Requirement —
Determine how many lines below include the string "turquoise". Reply with the number only.

Data —

============

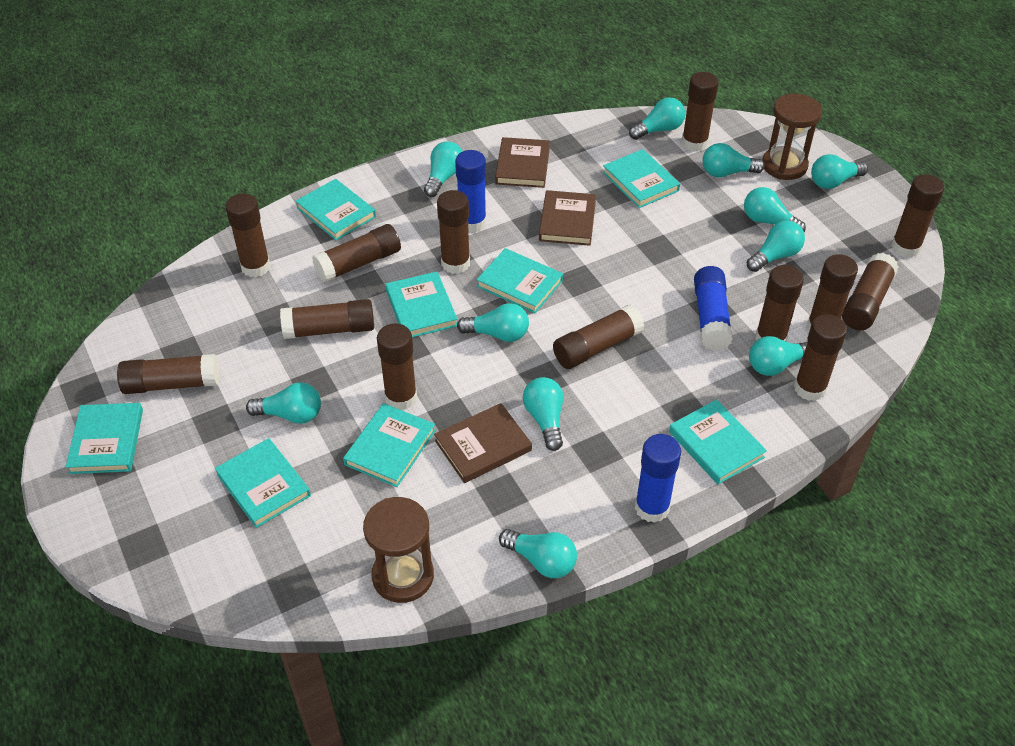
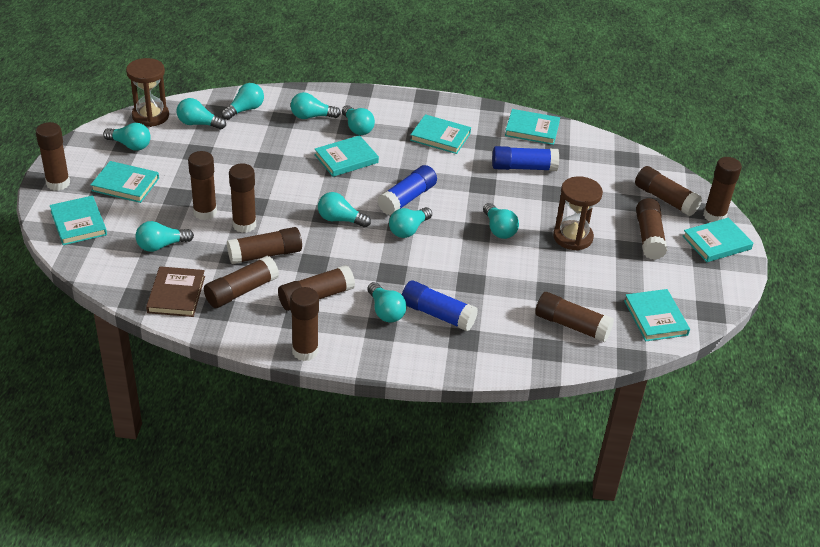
brown book: 3 -> 1
brown glue stick: 13 -> 11
turquoise book: 8 -> 7
turquoise light bulb: 11 -> 10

============

Result of the task —
2